PROBLEM
When you copy the listing, skip the images and return each line verbatim.

COLLECTED MATERIAL
────────────────
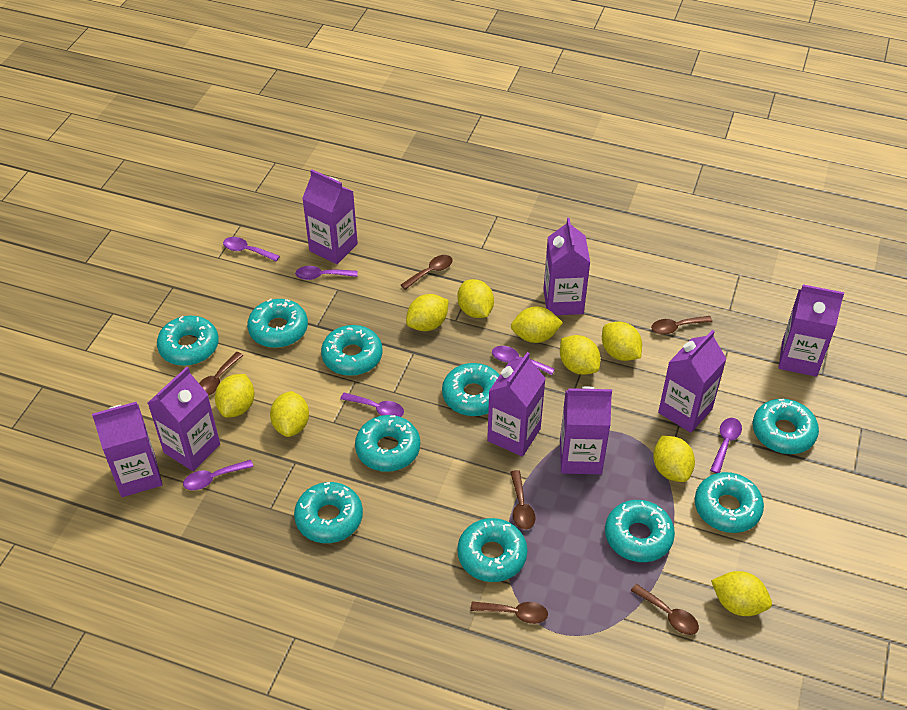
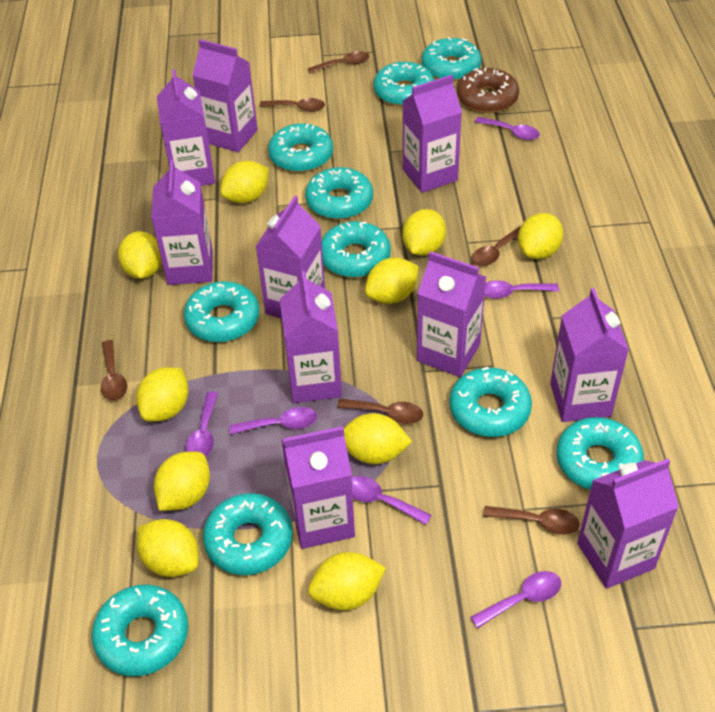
brown donut: 0 -> 1
purple carton: 8 -> 10
yellow lemon: 9 -> 10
────────────────
OUTPUT FOR THIS TASK
brown donut: 0 -> 1
purple carton: 8 -> 10
yellow lemon: 9 -> 10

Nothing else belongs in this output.